» **YOUR ASSIGNMENT**
In the records below, locate the line containing "(396, 178) = (613, 296): grey egg -> none"; output that line and every following line through the last, exactly.

[Stored data]

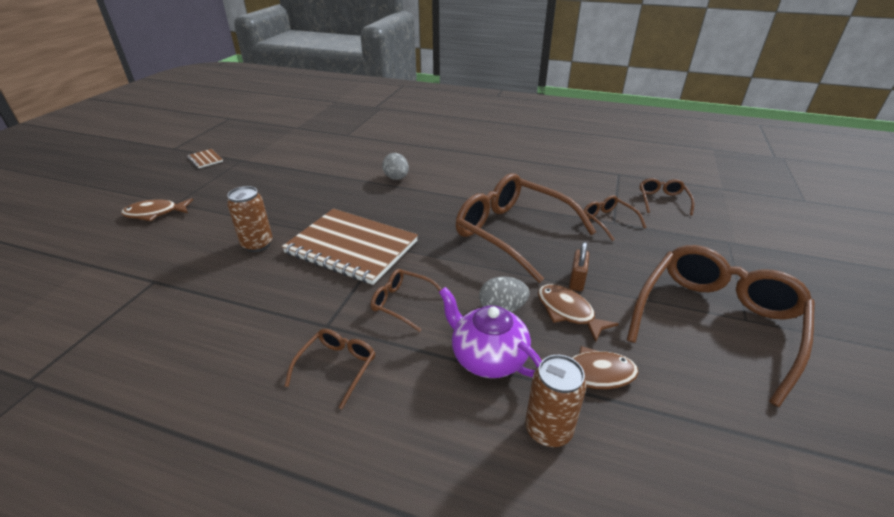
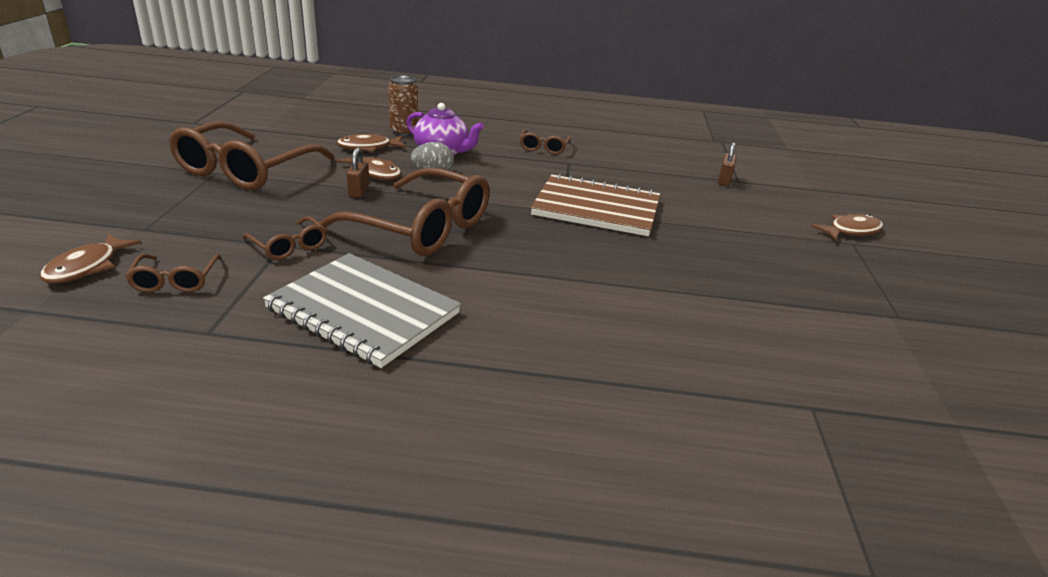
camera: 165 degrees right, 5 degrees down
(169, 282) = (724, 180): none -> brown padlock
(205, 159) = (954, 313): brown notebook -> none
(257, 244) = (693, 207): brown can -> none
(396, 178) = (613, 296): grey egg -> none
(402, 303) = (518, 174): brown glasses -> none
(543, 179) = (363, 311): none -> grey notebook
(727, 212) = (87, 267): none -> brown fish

» **RESPONSE**
(396, 178) = (613, 296): grey egg -> none
(402, 303) = (518, 174): brown glasses -> none
(543, 179) = (363, 311): none -> grey notebook
(727, 212) = (87, 267): none -> brown fish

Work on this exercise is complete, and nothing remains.